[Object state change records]
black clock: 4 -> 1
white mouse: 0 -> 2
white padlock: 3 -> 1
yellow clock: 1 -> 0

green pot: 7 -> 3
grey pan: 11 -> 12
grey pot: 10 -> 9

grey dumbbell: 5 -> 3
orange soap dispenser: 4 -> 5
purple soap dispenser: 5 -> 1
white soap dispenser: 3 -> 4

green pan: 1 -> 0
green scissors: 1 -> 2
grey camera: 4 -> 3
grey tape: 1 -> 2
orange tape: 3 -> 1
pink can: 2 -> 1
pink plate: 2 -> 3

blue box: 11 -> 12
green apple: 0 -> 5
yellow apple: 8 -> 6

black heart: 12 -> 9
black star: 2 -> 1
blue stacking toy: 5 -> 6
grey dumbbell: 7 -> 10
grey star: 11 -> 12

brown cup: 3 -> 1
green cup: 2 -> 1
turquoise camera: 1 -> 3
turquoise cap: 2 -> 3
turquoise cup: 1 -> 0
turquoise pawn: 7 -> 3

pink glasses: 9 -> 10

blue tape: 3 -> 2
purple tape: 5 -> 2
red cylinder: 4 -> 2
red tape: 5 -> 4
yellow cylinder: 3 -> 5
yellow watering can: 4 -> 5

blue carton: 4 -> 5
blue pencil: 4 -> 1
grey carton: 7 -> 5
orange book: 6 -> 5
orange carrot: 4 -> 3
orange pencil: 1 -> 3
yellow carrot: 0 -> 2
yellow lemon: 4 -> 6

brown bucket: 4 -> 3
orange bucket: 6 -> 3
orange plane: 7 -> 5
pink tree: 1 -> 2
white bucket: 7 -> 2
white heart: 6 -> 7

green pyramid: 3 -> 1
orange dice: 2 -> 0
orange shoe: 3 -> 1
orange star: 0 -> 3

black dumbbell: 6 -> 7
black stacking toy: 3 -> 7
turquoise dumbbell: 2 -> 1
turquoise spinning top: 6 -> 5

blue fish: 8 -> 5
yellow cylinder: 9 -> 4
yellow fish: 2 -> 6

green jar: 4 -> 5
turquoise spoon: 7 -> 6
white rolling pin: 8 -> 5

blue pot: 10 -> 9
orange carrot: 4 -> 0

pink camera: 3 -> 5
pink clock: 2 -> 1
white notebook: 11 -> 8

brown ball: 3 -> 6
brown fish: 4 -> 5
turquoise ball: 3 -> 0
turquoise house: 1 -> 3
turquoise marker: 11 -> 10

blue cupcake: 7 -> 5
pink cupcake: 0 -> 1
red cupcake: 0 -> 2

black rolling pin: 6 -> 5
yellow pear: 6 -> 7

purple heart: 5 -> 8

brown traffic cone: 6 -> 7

> Exercise instructions
Line by line, transcribe all of the records exactly.

> Finished exercise
black clock: 4 -> 1
white mouse: 0 -> 2
white padlock: 3 -> 1
yellow clock: 1 -> 0

green pot: 7 -> 3
grey pan: 11 -> 12
grey pot: 10 -> 9

grey dumbbell: 5 -> 3
orange soap dispenser: 4 -> 5
purple soap dispenser: 5 -> 1
white soap dispenser: 3 -> 4

green pan: 1 -> 0
green scissors: 1 -> 2
grey camera: 4 -> 3
grey tape: 1 -> 2
orange tape: 3 -> 1
pink can: 2 -> 1
pink plate: 2 -> 3

blue box: 11 -> 12
green apple: 0 -> 5
yellow apple: 8 -> 6

black heart: 12 -> 9
black star: 2 -> 1
blue stacking toy: 5 -> 6
grey dumbbell: 7 -> 10
grey star: 11 -> 12

brown cup: 3 -> 1
green cup: 2 -> 1
turquoise camera: 1 -> 3
turquoise cap: 2 -> 3
turquoise cup: 1 -> 0
turquoise pawn: 7 -> 3

pink glasses: 9 -> 10

blue tape: 3 -> 2
purple tape: 5 -> 2
red cylinder: 4 -> 2
red tape: 5 -> 4
yellow cylinder: 3 -> 5
yellow watering can: 4 -> 5

blue carton: 4 -> 5
blue pencil: 4 -> 1
grey carton: 7 -> 5
orange book: 6 -> 5
orange carrot: 4 -> 3
orange pencil: 1 -> 3
yellow carrot: 0 -> 2
yellow lemon: 4 -> 6

brown bucket: 4 -> 3
orange bucket: 6 -> 3
orange plane: 7 -> 5
pink tree: 1 -> 2
white bucket: 7 -> 2
white heart: 6 -> 7

green pyramid: 3 -> 1
orange dice: 2 -> 0
orange shoe: 3 -> 1
orange star: 0 -> 3

black dumbbell: 6 -> 7
black stacking toy: 3 -> 7
turquoise dumbbell: 2 -> 1
turquoise spinning top: 6 -> 5

blue fish: 8 -> 5
yellow cylinder: 9 -> 4
yellow fish: 2 -> 6

green jar: 4 -> 5
turquoise spoon: 7 -> 6
white rolling pin: 8 -> 5

blue pot: 10 -> 9
orange carrot: 4 -> 0

pink camera: 3 -> 5
pink clock: 2 -> 1
white notebook: 11 -> 8

brown ball: 3 -> 6
brown fish: 4 -> 5
turquoise ball: 3 -> 0
turquoise house: 1 -> 3
turquoise marker: 11 -> 10

blue cupcake: 7 -> 5
pink cupcake: 0 -> 1
red cupcake: 0 -> 2

black rolling pin: 6 -> 5
yellow pear: 6 -> 7

purple heart: 5 -> 8

brown traffic cone: 6 -> 7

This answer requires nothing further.